• _The problem_: Using the data below, gather each line that includes the word "plate".

• _Dataset excerpts_:
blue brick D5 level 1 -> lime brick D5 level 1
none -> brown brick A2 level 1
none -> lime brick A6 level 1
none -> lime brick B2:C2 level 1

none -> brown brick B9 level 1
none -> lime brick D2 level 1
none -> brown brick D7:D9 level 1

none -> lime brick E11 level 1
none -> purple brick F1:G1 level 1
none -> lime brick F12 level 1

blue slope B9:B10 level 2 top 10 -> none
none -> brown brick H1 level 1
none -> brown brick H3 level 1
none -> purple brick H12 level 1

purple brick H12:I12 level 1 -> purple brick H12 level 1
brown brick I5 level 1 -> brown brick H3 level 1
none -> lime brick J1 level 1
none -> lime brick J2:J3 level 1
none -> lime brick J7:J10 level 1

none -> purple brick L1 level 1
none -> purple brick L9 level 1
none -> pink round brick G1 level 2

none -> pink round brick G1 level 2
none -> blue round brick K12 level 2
...
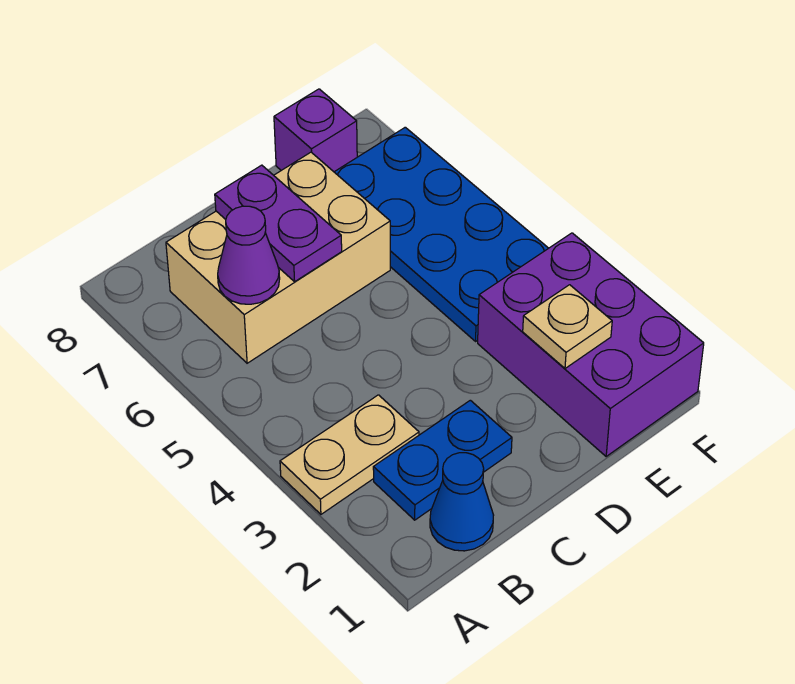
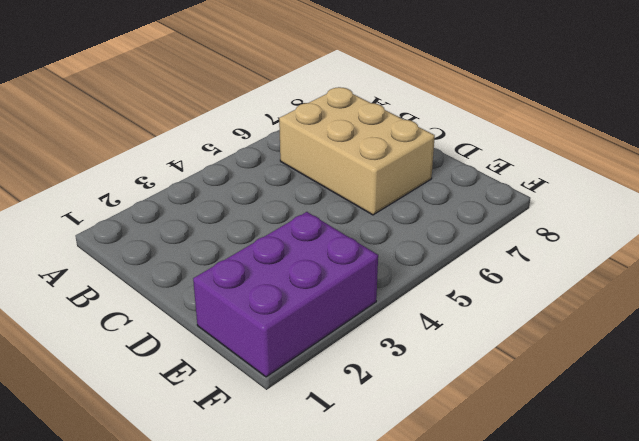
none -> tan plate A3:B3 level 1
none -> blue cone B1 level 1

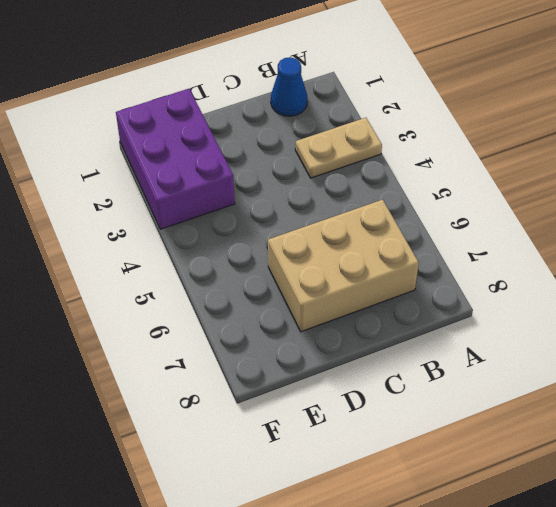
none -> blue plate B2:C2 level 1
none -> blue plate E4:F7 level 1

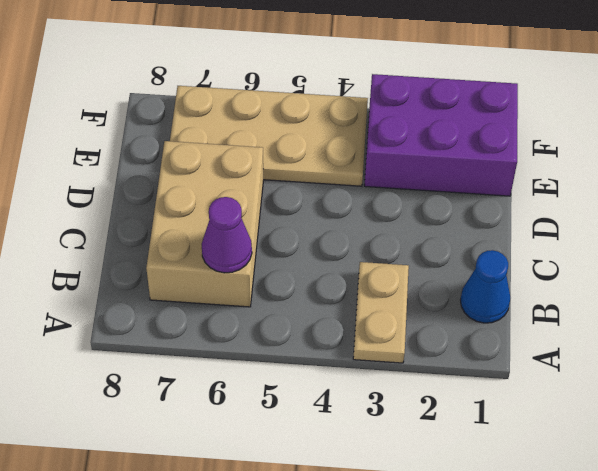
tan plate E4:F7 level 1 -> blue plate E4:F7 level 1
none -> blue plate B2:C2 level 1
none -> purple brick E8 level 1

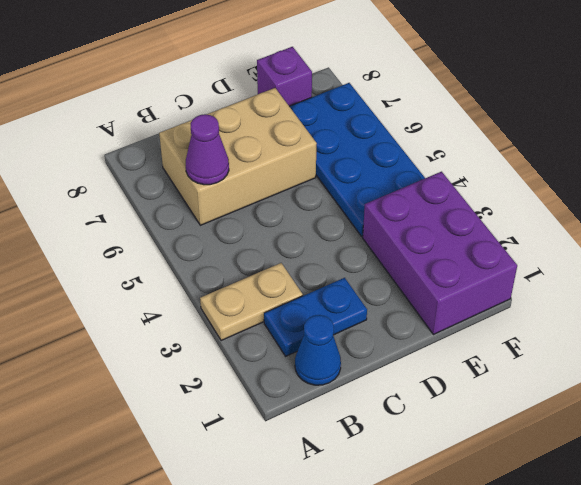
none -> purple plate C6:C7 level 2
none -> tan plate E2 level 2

• _Solution to the exercise_:
none -> tan plate A3:B3 level 1
none -> blue plate B2:C2 level 1
none -> blue plate E4:F7 level 1
tan plate E4:F7 level 1 -> blue plate E4:F7 level 1
none -> blue plate B2:C2 level 1
none -> purple plate C6:C7 level 2
none -> tan plate E2 level 2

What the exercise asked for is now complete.